(Extracted information begins)
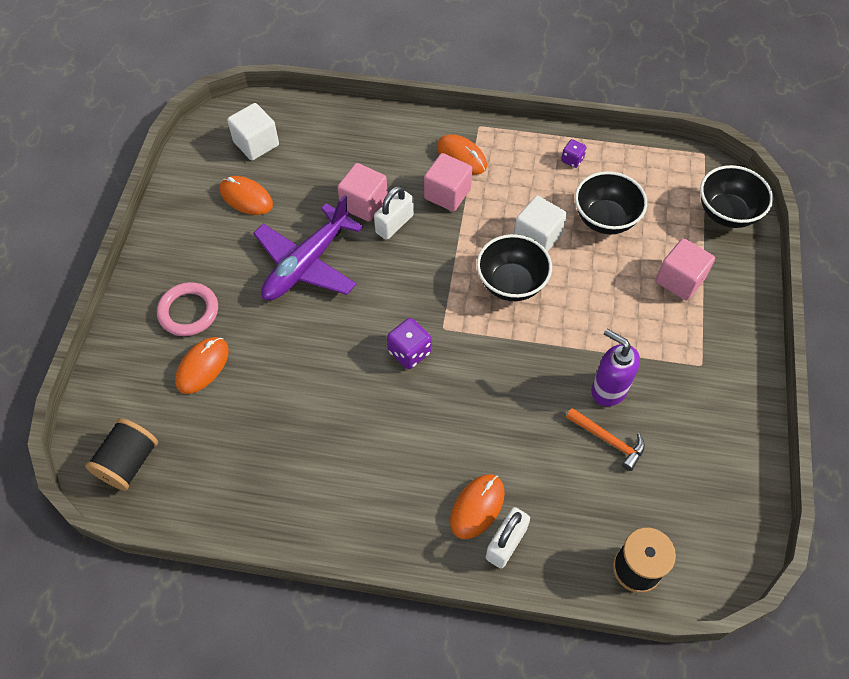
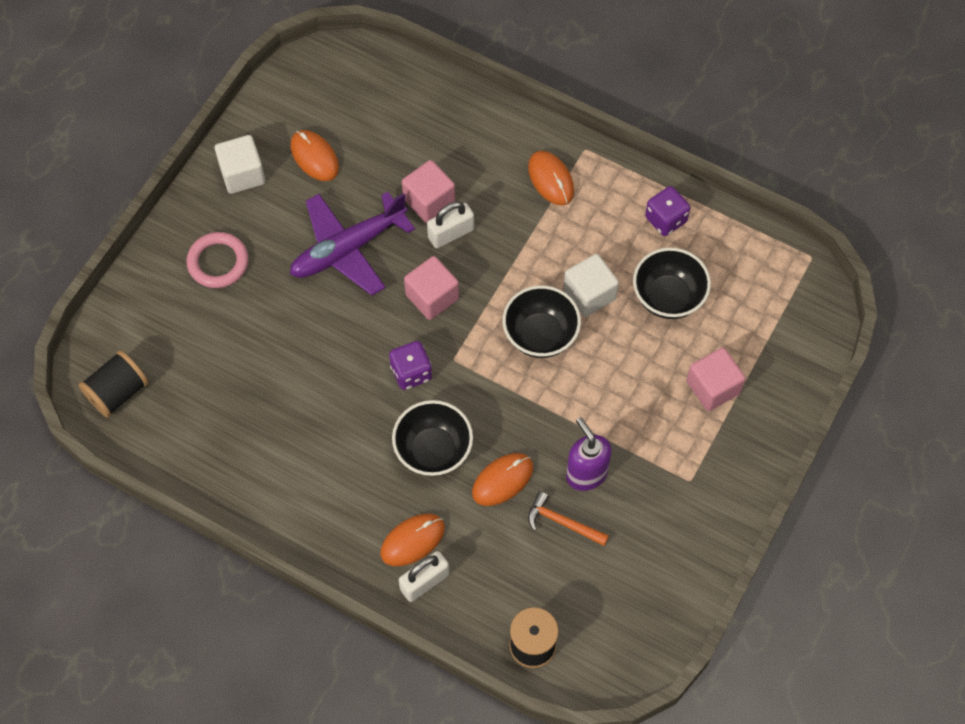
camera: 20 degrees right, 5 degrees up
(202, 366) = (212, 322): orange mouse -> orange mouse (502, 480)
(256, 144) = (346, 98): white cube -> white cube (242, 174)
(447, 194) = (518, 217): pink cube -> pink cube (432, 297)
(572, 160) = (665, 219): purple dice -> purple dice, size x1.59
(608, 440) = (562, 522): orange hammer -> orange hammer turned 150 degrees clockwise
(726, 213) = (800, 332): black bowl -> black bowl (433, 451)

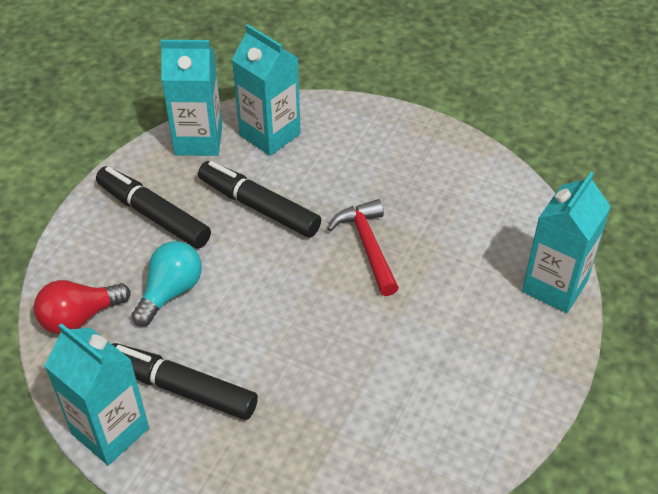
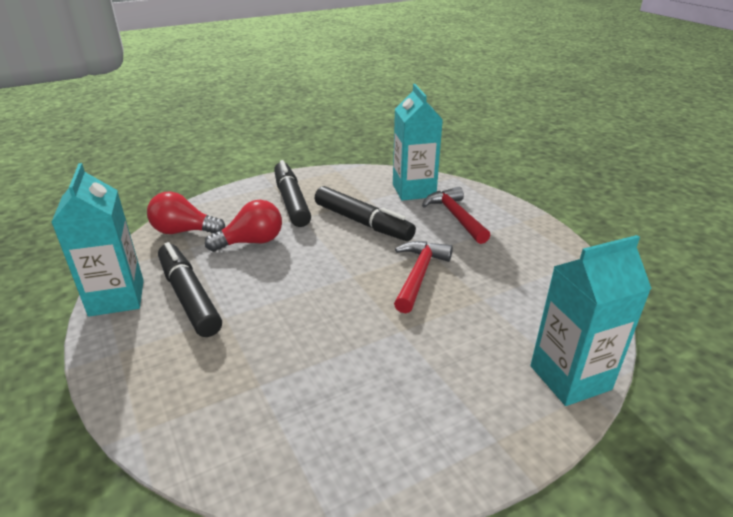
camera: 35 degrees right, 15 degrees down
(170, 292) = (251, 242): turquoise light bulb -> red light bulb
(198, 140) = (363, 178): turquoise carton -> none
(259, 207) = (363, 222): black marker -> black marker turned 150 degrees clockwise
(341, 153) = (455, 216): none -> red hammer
(Extracted information ends)
» **What is required**: Using the data above, retype exactly and only the lines from the one containing "(202, 366) = (212, 322): orange" up to and including the one containing "camera: 35 degrees right, 15 degrees down", with no pictures carried over.

» **Finished exercise**:
(202, 366) = (212, 322): orange mouse -> orange mouse (502, 480)
(256, 144) = (346, 98): white cube -> white cube (242, 174)
(447, 194) = (518, 217): pink cube -> pink cube (432, 297)
(572, 160) = (665, 219): purple dice -> purple dice, size x1.59
(608, 440) = (562, 522): orange hammer -> orange hammer turned 150 degrees clockwise
(726, 213) = (800, 332): black bowl -> black bowl (433, 451)

camera: 35 degrees right, 15 degrees down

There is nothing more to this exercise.